EXERCISE AIM
Copy out every line of the records where the string "NMOS" occurs.

SUPPLIED ENTRIES
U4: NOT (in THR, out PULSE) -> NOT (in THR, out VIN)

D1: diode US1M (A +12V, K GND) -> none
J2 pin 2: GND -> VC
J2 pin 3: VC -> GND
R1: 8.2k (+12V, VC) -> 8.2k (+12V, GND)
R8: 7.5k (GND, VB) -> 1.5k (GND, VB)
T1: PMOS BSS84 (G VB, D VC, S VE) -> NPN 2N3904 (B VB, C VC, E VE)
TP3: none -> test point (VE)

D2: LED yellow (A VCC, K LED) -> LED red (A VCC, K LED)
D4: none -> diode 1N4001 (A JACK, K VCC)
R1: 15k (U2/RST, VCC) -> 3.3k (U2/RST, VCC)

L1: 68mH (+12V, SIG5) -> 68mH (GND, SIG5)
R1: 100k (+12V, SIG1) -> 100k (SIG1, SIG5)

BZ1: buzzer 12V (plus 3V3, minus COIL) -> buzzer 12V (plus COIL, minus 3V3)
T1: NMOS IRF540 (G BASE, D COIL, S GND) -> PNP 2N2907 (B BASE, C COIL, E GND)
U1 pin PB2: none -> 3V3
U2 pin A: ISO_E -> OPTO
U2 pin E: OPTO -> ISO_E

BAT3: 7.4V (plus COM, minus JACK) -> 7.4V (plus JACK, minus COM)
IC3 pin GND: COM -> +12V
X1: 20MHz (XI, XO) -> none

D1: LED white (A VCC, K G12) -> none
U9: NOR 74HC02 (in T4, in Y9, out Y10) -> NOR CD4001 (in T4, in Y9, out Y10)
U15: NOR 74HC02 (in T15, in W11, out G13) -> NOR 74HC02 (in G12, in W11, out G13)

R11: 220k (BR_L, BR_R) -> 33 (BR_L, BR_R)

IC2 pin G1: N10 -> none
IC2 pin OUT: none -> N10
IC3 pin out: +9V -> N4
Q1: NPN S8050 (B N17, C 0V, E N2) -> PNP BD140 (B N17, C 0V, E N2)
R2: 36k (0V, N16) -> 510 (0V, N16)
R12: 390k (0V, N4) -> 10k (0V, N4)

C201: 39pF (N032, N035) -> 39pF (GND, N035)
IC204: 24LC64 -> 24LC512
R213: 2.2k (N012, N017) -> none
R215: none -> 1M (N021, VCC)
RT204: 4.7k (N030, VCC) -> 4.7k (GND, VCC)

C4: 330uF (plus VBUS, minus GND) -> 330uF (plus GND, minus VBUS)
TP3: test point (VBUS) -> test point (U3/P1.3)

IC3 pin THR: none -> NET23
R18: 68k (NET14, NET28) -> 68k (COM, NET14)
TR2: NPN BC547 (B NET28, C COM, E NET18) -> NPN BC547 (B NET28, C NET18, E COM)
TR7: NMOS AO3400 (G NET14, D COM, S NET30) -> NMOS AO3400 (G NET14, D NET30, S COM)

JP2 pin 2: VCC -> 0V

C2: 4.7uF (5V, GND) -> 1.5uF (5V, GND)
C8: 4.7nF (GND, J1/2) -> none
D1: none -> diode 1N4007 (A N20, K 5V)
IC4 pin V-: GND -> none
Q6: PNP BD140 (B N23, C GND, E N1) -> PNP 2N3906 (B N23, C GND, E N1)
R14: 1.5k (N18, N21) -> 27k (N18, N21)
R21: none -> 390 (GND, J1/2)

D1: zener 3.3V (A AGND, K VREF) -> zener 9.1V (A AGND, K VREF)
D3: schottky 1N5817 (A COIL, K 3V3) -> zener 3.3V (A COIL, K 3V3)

PROBLEM SOLUTION
T1: NMOS IRF540 (G BASE, D COIL, S GND) -> PNP 2N2907 (B BASE, C COIL, E GND)
TR7: NMOS AO3400 (G NET14, D COM, S NET30) -> NMOS AO3400 (G NET14, D NET30, S COM)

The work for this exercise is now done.